▶ _YOUR OBJECTIVE_
From the line with "camera_right=-55 camera_up=-10" through the line with "op=insert; now=black nemega;", repeat the entries verbatim, both end lines included, and add nothing.

▶ _RECORDED DATA_
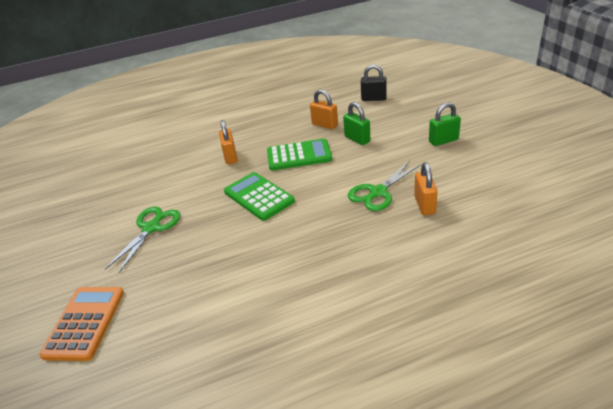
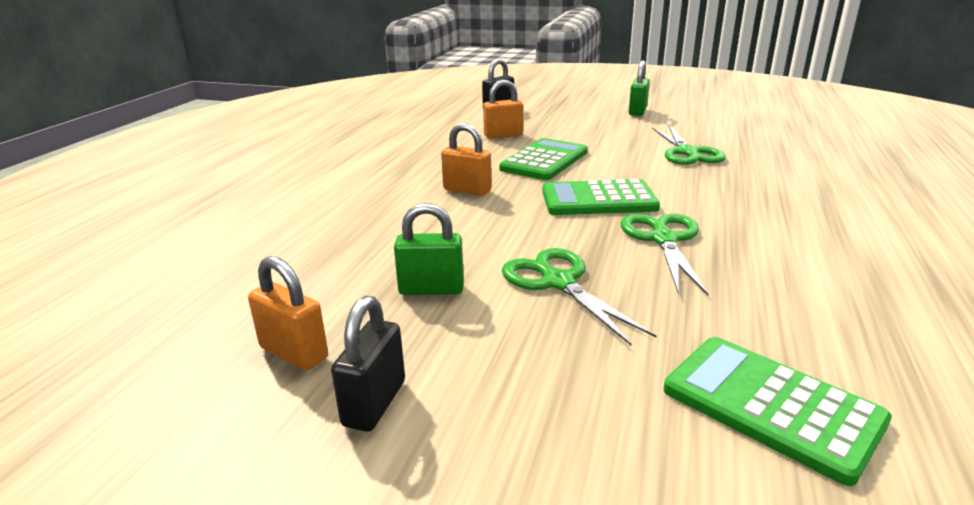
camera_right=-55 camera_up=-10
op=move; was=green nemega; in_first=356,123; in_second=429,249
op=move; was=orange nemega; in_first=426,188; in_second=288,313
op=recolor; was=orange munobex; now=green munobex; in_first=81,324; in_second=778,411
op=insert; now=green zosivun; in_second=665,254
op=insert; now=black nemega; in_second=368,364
==
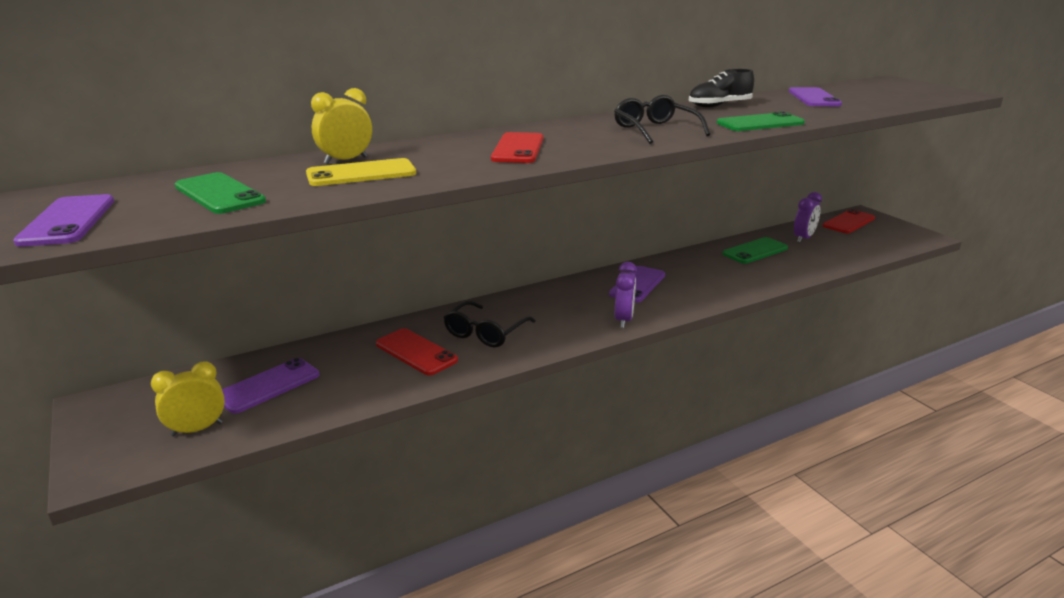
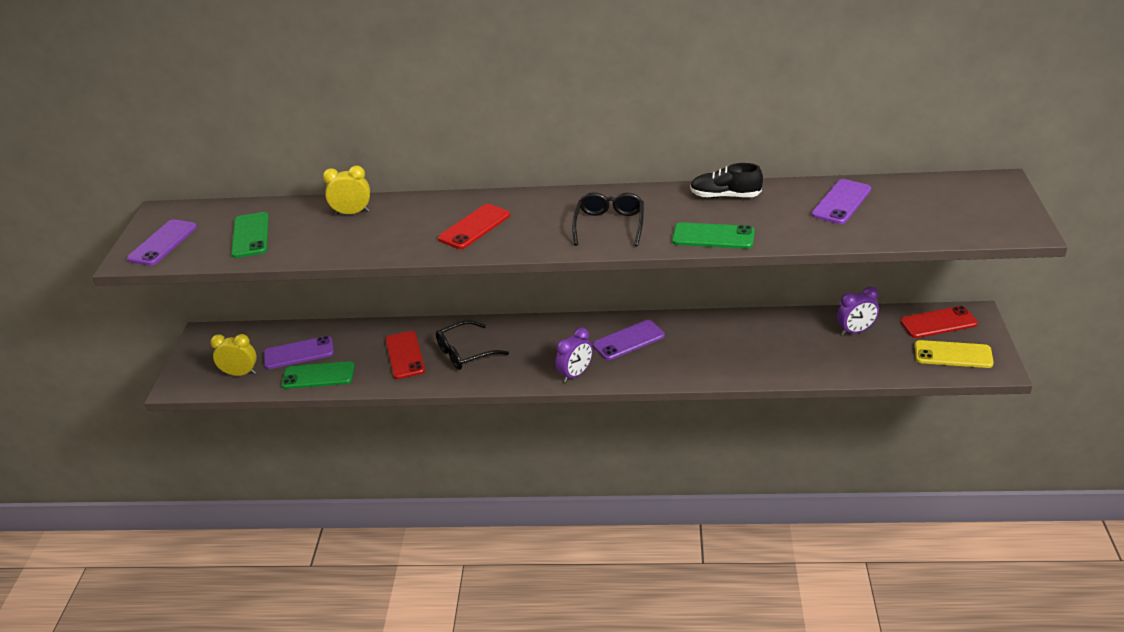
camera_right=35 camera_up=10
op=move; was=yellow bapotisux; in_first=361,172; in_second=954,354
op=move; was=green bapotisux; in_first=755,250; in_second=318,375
--
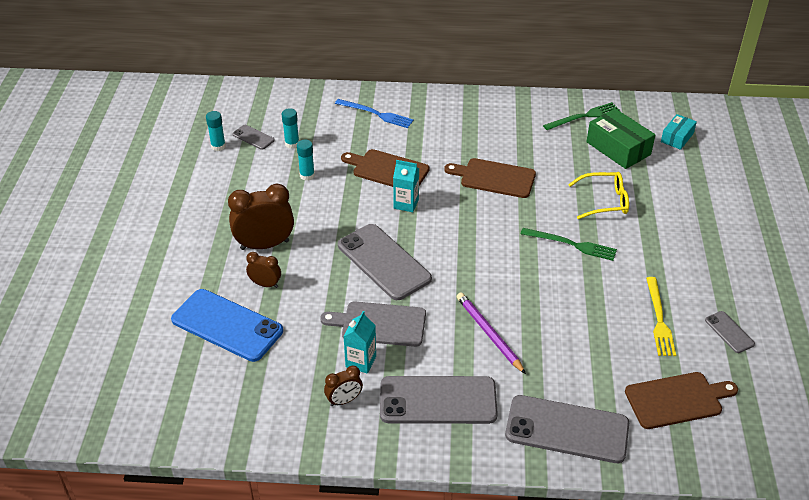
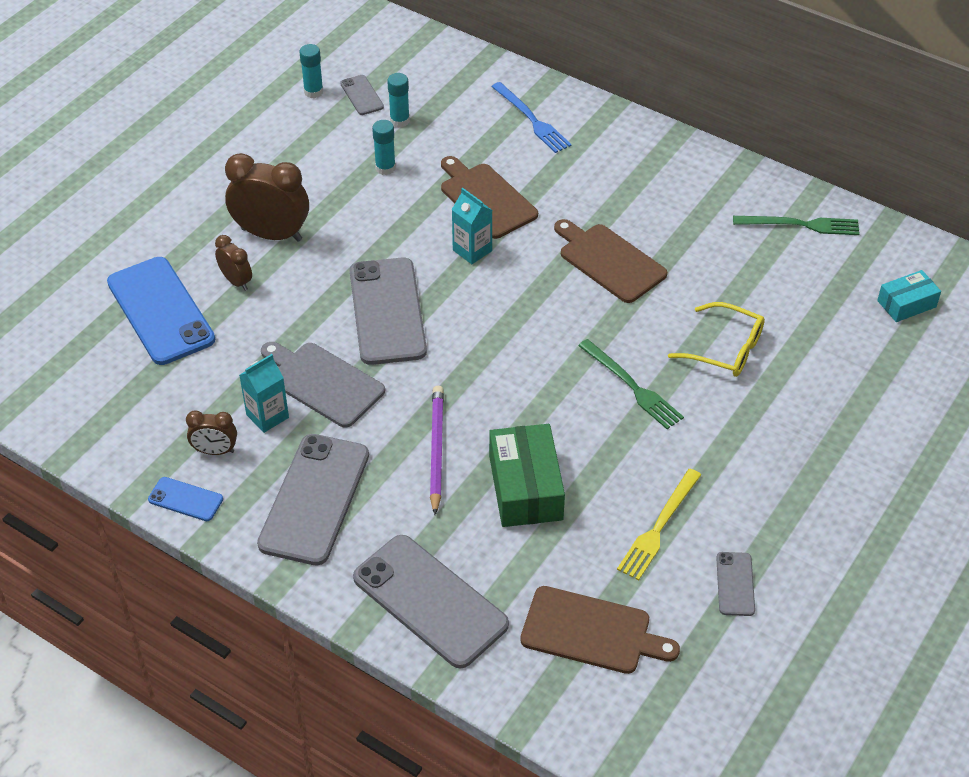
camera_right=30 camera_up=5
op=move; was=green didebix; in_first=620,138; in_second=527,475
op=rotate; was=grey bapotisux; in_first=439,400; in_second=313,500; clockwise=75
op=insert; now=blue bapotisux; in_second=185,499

▶ _RESPONSE TO THIS TASK_
camera_right=-55 camera_up=-10
op=move; was=green nemega; in_first=356,123; in_second=429,249
op=move; was=orange nemega; in_first=426,188; in_second=288,313
op=recolor; was=orange munobex; now=green munobex; in_first=81,324; in_second=778,411
op=insert; now=green zosivun; in_second=665,254
op=insert; now=black nemega; in_second=368,364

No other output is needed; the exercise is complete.